> **DATA FOR THIS EXERCISE**:
»»
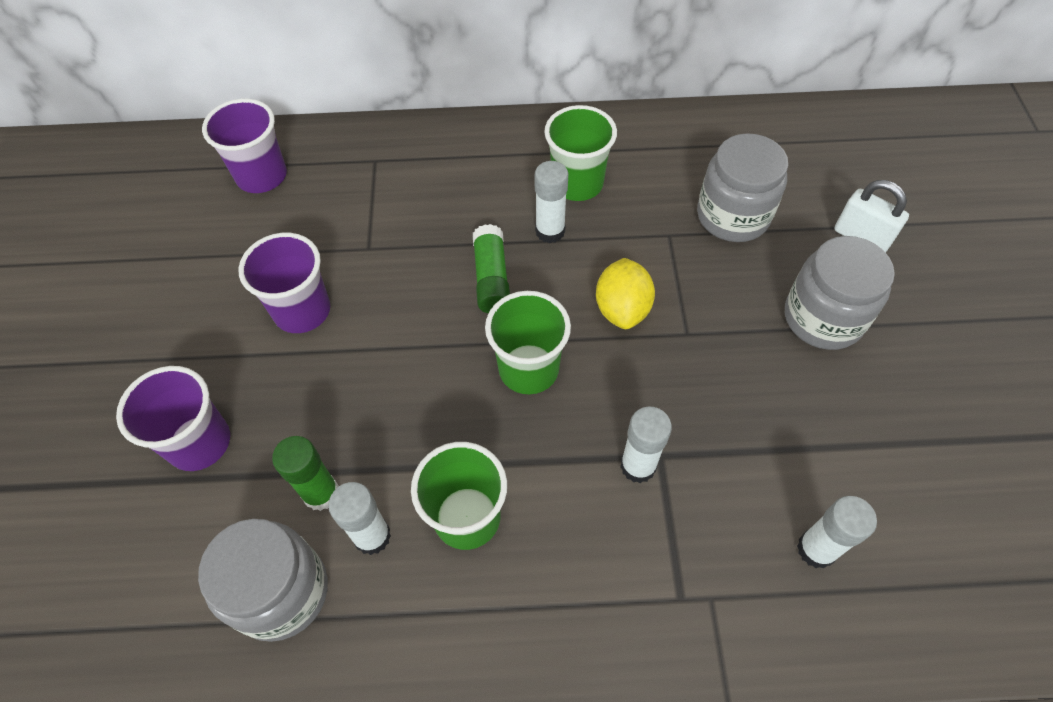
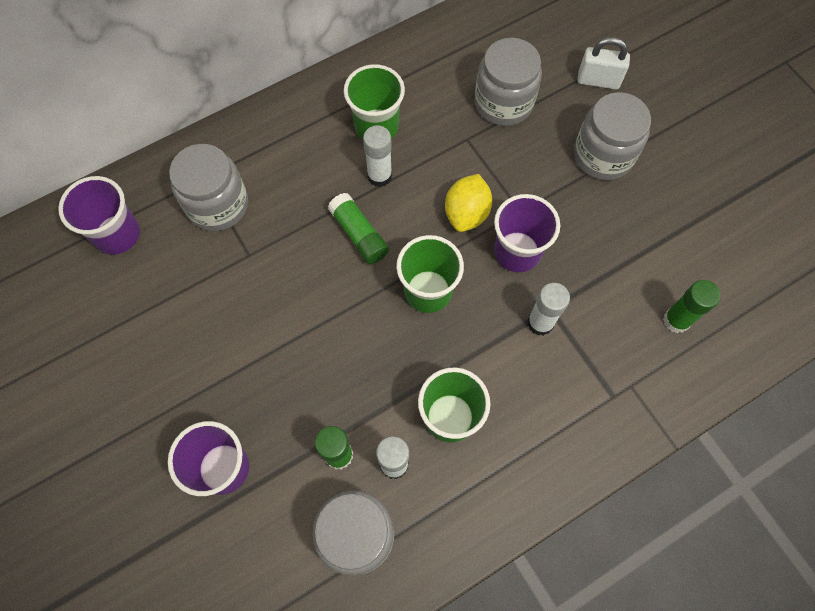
camera: 30 degrees left, 10 degrees up
(302, 311) = (231, 330): purple cup -> purple cup (517, 252)
(371, 189) = (218, 205): none -> grey jar
(622, 309) = (466, 213): yellow lemon -> yellow lemon turned 45 degrees clockwise
(816, 549) = (676, 320): white glue stick -> green glue stick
««
> **WHAT NEEDS TO BE DONE**:
In the entries above, find every line holding the word "degrees" and copy it out.

> **RESULT FOR THIS TASK**:
camera: 30 degrees left, 10 degrees up
(622, 309) = (466, 213): yellow lemon -> yellow lemon turned 45 degrees clockwise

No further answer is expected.